HOW TO COMPLETE THIS TASK:
Scan the records for "black". Show the matching lines.

Segment Open

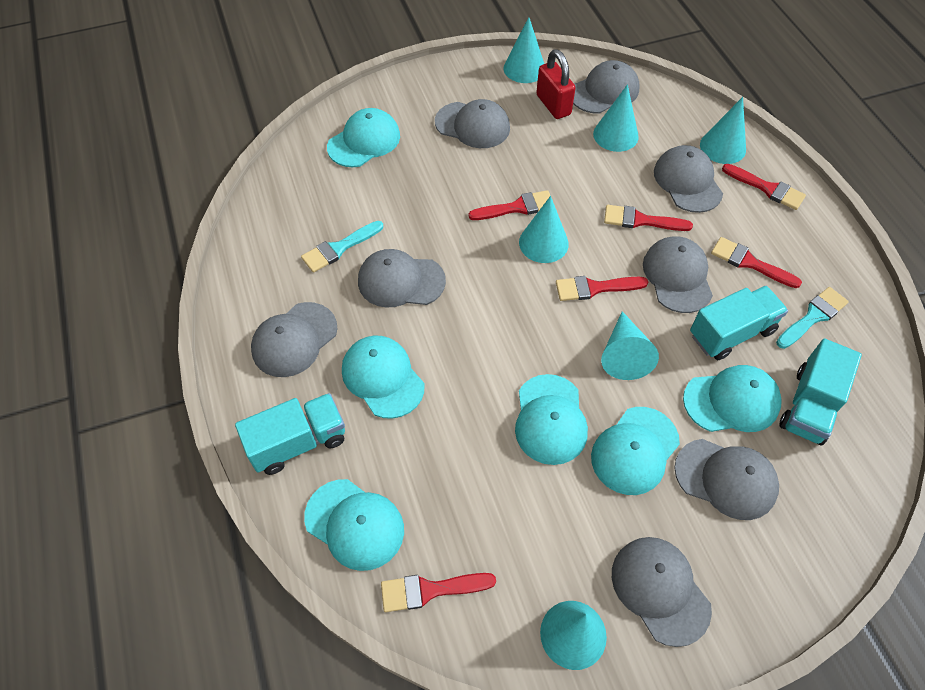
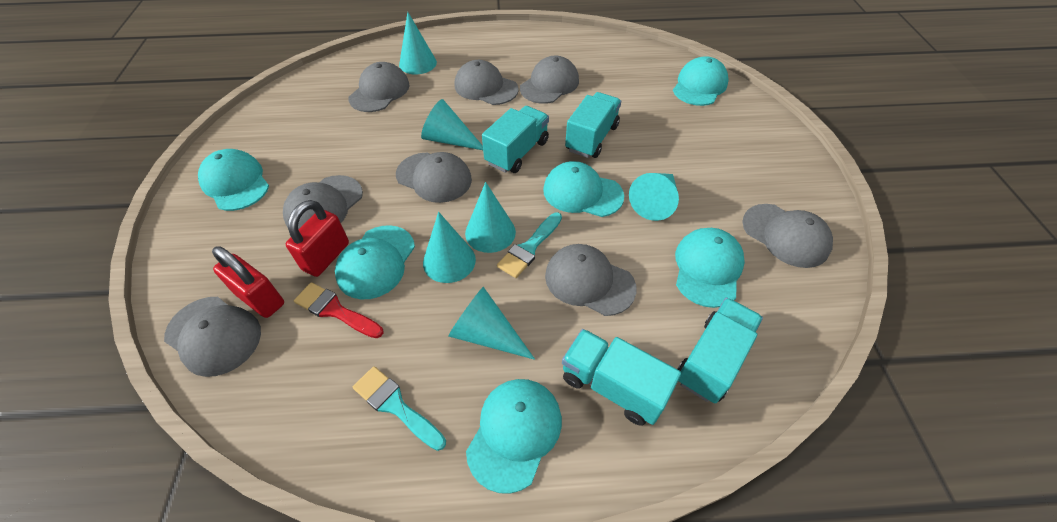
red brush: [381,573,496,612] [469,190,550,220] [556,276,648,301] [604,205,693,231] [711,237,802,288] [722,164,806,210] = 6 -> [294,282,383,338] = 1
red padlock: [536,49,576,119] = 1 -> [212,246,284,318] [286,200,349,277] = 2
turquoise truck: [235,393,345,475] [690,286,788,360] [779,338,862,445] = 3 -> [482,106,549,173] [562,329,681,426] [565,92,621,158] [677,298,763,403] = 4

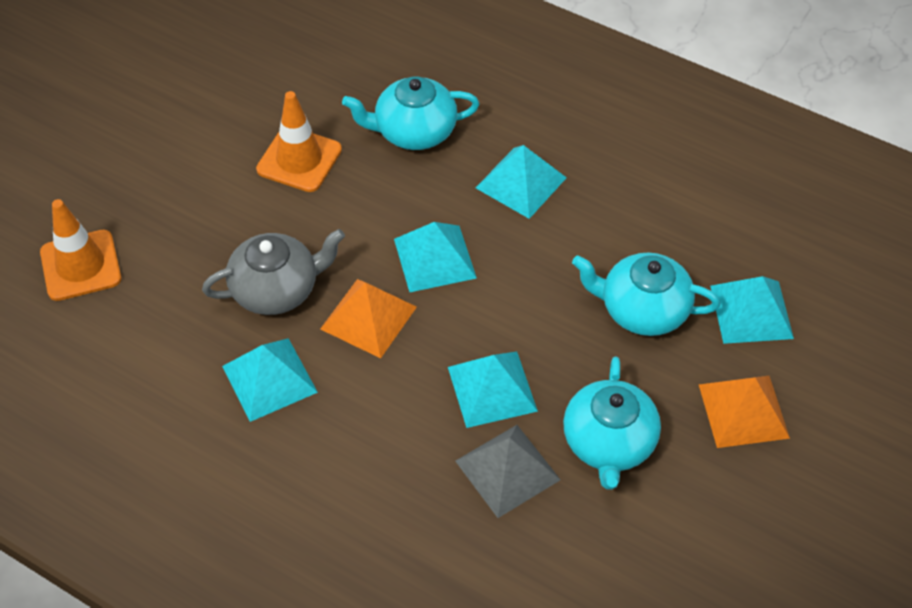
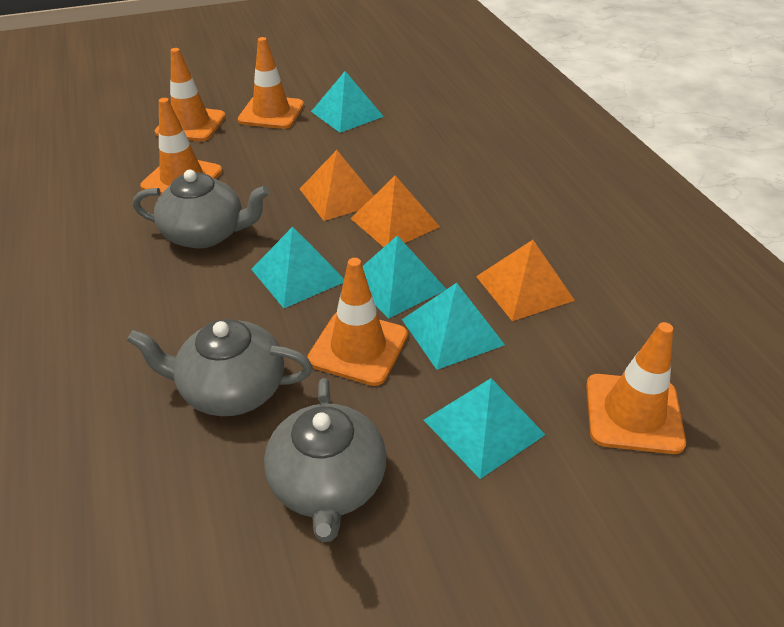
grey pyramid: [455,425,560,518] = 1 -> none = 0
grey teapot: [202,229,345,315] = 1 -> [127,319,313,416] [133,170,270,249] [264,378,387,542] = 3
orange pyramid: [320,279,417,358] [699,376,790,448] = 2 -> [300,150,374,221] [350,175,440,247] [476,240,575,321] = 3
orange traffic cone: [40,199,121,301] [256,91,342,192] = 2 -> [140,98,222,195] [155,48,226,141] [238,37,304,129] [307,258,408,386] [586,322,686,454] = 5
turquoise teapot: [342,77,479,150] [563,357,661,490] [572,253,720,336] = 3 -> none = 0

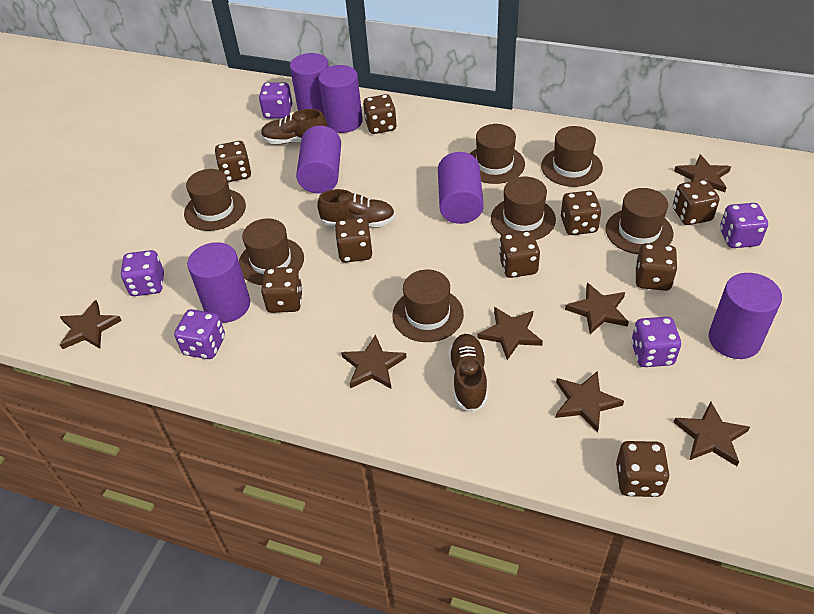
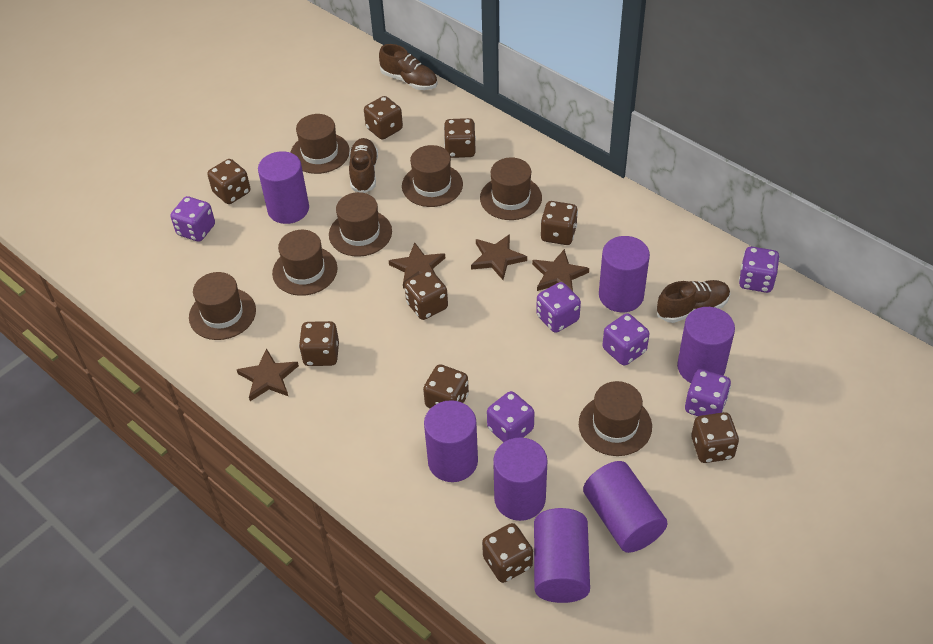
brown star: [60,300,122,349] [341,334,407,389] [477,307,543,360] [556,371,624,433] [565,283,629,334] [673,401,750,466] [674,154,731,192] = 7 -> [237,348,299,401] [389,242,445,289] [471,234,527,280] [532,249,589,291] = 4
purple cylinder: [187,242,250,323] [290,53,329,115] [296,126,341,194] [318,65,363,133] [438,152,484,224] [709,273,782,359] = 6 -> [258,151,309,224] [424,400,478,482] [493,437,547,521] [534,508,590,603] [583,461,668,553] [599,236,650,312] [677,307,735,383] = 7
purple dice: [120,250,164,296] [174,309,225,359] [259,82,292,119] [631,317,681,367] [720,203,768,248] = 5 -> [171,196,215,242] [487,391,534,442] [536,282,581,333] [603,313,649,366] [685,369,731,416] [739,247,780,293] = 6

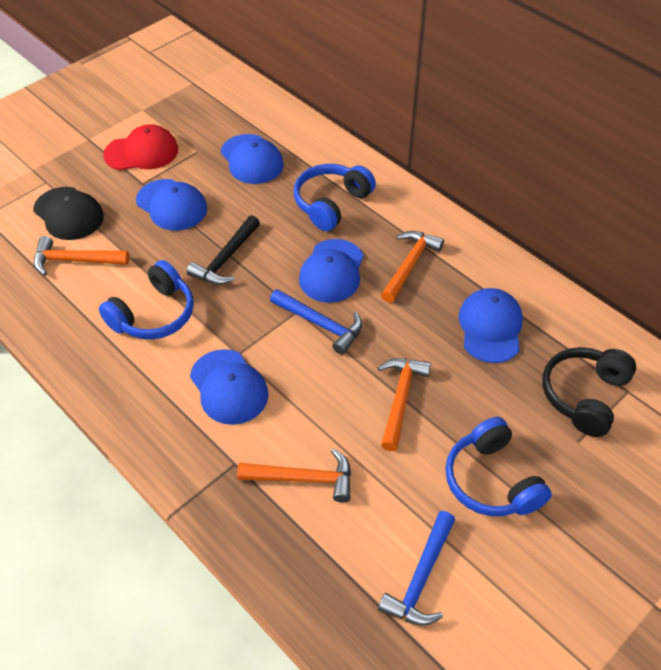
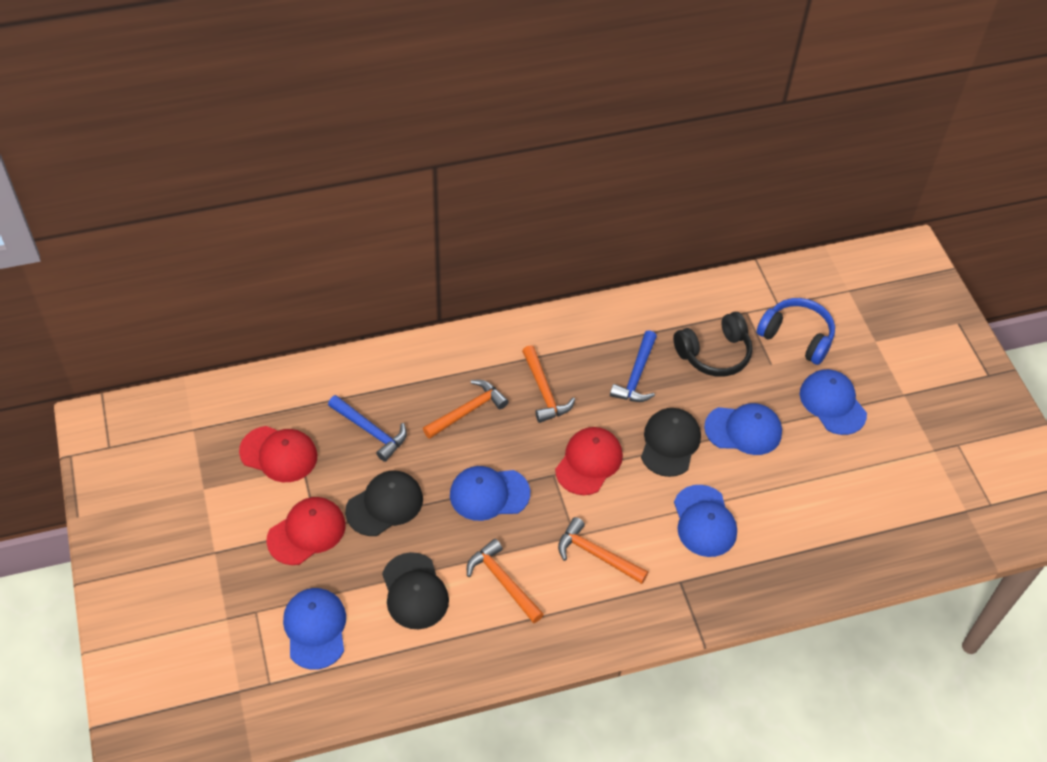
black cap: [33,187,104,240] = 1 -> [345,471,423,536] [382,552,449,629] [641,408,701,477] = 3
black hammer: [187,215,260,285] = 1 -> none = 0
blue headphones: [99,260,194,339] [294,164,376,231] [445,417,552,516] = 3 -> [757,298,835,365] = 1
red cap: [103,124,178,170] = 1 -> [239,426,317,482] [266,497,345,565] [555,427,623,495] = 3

Segment Closed

OUTPUT OF THE TASK:
black cap: [33,187,104,240] = 1 -> [345,471,423,536] [382,552,449,629] [641,408,701,477] = 3
black hammer: [187,215,260,285] = 1 -> none = 0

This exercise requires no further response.